--- Exercise instructions ---
Emit all the data exactly as provided.

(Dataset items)
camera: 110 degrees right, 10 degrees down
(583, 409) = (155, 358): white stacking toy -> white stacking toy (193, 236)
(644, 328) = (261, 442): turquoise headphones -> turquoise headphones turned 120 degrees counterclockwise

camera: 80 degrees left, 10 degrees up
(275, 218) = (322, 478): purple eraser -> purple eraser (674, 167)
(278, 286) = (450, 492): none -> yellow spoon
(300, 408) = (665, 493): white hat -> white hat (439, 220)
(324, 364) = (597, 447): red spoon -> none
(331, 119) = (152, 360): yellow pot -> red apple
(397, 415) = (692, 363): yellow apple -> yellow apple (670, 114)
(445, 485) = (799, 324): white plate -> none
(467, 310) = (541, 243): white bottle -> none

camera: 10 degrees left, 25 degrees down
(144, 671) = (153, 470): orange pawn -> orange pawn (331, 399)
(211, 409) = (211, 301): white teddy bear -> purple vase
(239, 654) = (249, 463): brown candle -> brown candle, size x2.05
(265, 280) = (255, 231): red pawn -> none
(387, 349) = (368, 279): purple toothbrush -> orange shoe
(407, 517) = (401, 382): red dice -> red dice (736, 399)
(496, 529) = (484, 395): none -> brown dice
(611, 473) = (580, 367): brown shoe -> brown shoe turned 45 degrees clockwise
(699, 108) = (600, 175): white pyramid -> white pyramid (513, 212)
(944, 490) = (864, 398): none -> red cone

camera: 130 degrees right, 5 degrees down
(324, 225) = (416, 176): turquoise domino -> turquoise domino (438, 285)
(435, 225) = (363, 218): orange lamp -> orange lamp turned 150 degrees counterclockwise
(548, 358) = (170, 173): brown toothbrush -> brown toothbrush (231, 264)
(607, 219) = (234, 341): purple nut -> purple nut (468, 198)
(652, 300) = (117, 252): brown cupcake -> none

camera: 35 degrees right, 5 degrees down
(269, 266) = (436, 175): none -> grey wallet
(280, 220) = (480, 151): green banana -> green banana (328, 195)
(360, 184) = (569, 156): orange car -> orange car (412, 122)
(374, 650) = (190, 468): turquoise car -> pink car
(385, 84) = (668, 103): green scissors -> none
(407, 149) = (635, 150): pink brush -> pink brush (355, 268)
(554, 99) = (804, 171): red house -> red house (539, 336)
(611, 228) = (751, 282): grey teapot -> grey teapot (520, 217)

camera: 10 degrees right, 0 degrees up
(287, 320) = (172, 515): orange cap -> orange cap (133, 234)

--- Exercise response ---
camera: 110 degrees right, 10 degrees down
(583, 409) = (155, 358): white stacking toy -> white stacking toy (193, 236)
(644, 328) = (261, 442): turquoise headphones -> turquoise headphones turned 120 degrees counterclockwise

camera: 80 degrees left, 10 degrees up
(275, 218) = (322, 478): purple eraser -> purple eraser (674, 167)
(278, 286) = (450, 492): none -> yellow spoon
(300, 408) = (665, 493): white hat -> white hat (439, 220)
(324, 364) = (597, 447): red spoon -> none
(331, 119) = (152, 360): yellow pot -> red apple
(397, 415) = (692, 363): yellow apple -> yellow apple (670, 114)
(445, 485) = (799, 324): white plate -> none
(467, 310) = (541, 243): white bottle -> none

camera: 10 degrees left, 25 degrees down
(144, 671) = (153, 470): orange pawn -> orange pawn (331, 399)
(211, 409) = (211, 301): white teddy bear -> purple vase
(239, 654) = (249, 463): brown candle -> brown candle, size x2.05
(265, 280) = (255, 231): red pawn -> none
(387, 349) = (368, 279): purple toothbrush -> orange shoe
(407, 517) = (401, 382): red dice -> red dice (736, 399)
(496, 529) = (484, 395): none -> brown dice
(611, 473) = (580, 367): brown shoe -> brown shoe turned 45 degrees clockwise
(699, 108) = (600, 175): white pyramid -> white pyramid (513, 212)
(944, 490) = (864, 398): none -> red cone

camera: 130 degrees right, 5 degrees down
(324, 225) = (416, 176): turquoise domino -> turquoise domino (438, 285)
(435, 225) = (363, 218): orange lamp -> orange lamp turned 150 degrees counterclockwise
(548, 358) = (170, 173): brown toothbrush -> brown toothbrush (231, 264)
(607, 219) = (234, 341): purple nut -> purple nut (468, 198)
(652, 300) = (117, 252): brown cupcake -> none

camera: 35 degrees right, 5 degrees down
(269, 266) = (436, 175): none -> grey wallet
(280, 220) = (480, 151): green banana -> green banana (328, 195)
(360, 184) = (569, 156): orange car -> orange car (412, 122)
(374, 650) = (190, 468): turquoise car -> pink car
(385, 84) = (668, 103): green scissors -> none
(407, 149) = (635, 150): pink brush -> pink brush (355, 268)
(554, 99) = (804, 171): red house -> red house (539, 336)
(611, 228) = (751, 282): grey teapot -> grey teapot (520, 217)

camera: 10 degrees right, 0 degrees up
(287, 320) = (172, 515): orange cap -> orange cap (133, 234)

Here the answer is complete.